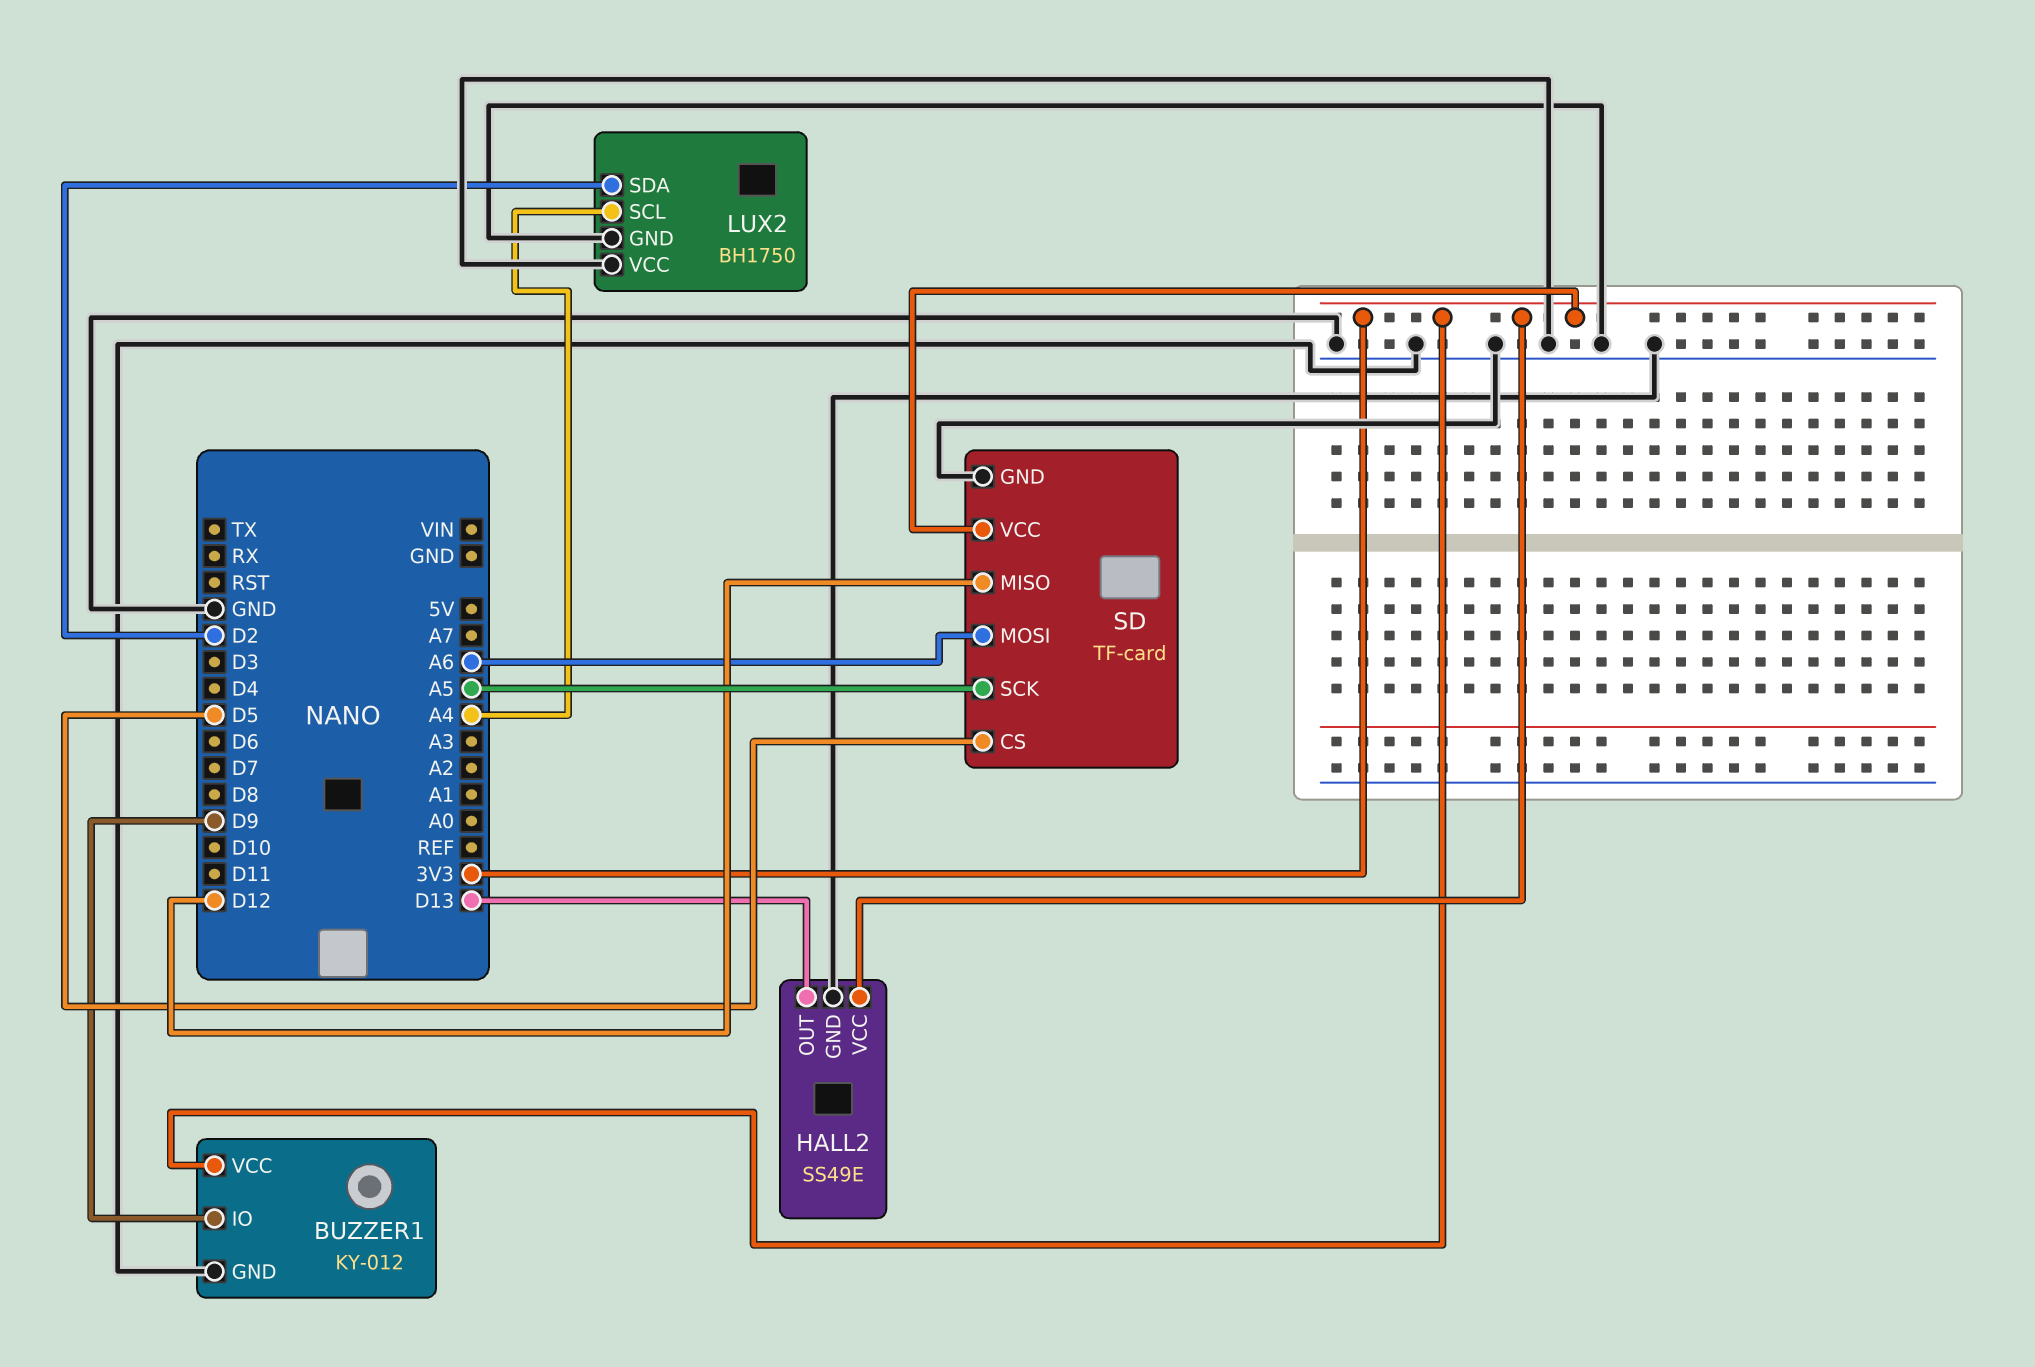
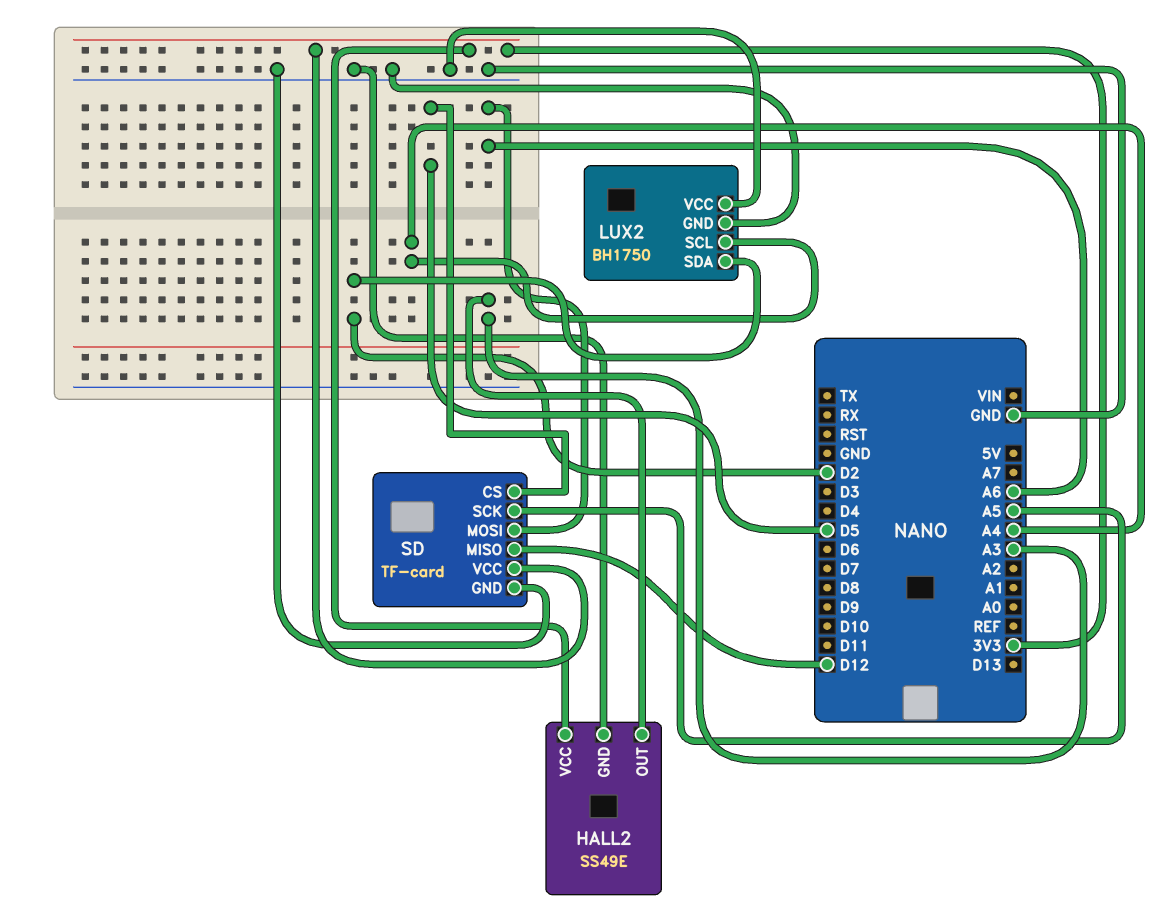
BUZZER1: KY-012 -> none
BUZZER1 pin GND: GND -> none
BUZZER1 pin IO: D9 -> none
BUZZER1 pin VCC: 3V3 -> none
HALL2 pin OUT: D13 -> A3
++++++++++
■ What is expected ■
Please restate word for word the lines of the material above, beginning with the one that holds "BUZZER1 pin GND: GND -> none" and ending with the last.

■ Solved problem ■
BUZZER1 pin GND: GND -> none
BUZZER1 pin IO: D9 -> none
BUZZER1 pin VCC: 3V3 -> none
HALL2 pin OUT: D13 -> A3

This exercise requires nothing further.